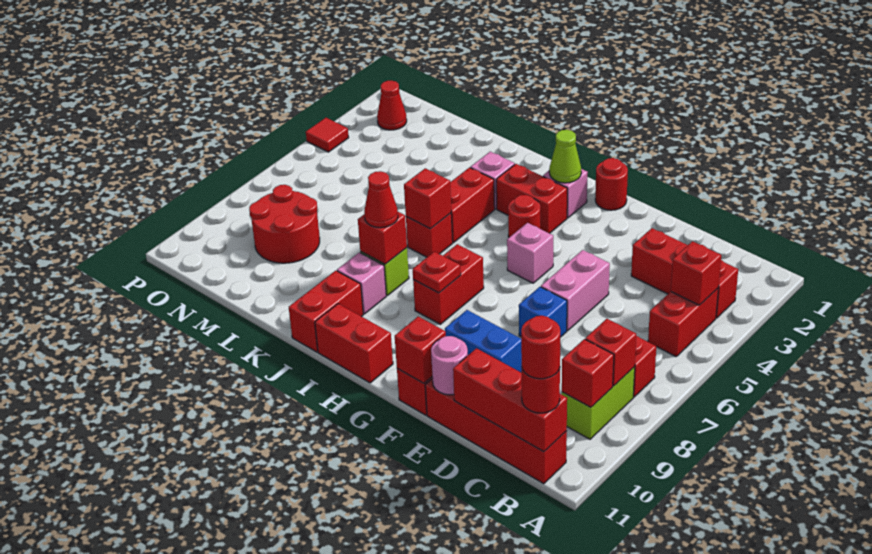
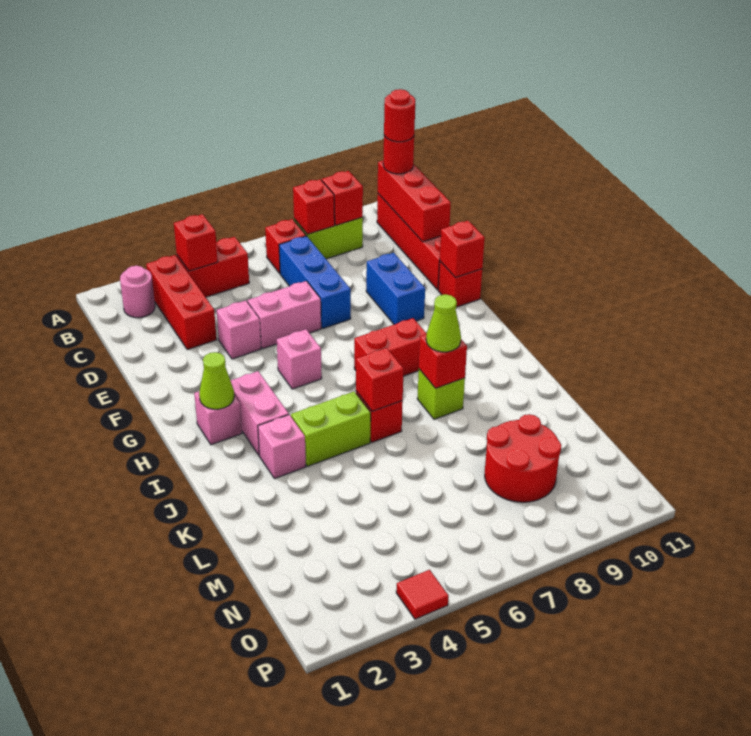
blue 1x1 brick [519,287,567,337] -> blue 1x3 brick [279,236,351,328]
pink 1x1 round brick [431,336,468,395] -> pink 1x1 round brick moved to [120,266,155,318]
red 1x1 round brick [595,158,628,210] -> none
red 1x2 brick [496,164,567,233] -> pink 1x2 brick [230,371,289,455]
red 1x1 round brick [508,195,540,237] -> none
red 1x1 plate [413,252,461,293] -> none
red 1x2 brick [315,304,393,383] -> none
red 1x2 brick [450,168,495,243] -> lime 1x2 brick [291,392,371,466]
red 1x1 cone [364,171,398,228] -> lime 1x1 cone [426,294,461,352]
pink 1x1 brick [337,252,386,314] -> pink 1x1 brick moved to [217,301,261,359]
red 1x2 brick [289,271,363,352] -> none
red 1x1 cone [377,81,407,130] -> none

(What you are asked to do) Write out an exact transcription of the line with "red 1x1 round brick [595,158,628,210] -> none" and of each line after it; stop at the end of the records.

(Result of this exercise)
red 1x1 round brick [595,158,628,210] -> none
red 1x2 brick [496,164,567,233] -> pink 1x2 brick [230,371,289,455]
red 1x1 round brick [508,195,540,237] -> none
red 1x1 plate [413,252,461,293] -> none
red 1x2 brick [315,304,393,383] -> none
red 1x2 brick [450,168,495,243] -> lime 1x2 brick [291,392,371,466]
red 1x1 cone [364,171,398,228] -> lime 1x1 cone [426,294,461,352]
pink 1x1 brick [337,252,386,314] -> pink 1x1 brick moved to [217,301,261,359]
red 1x2 brick [289,271,363,352] -> none
red 1x1 cone [377,81,407,130] -> none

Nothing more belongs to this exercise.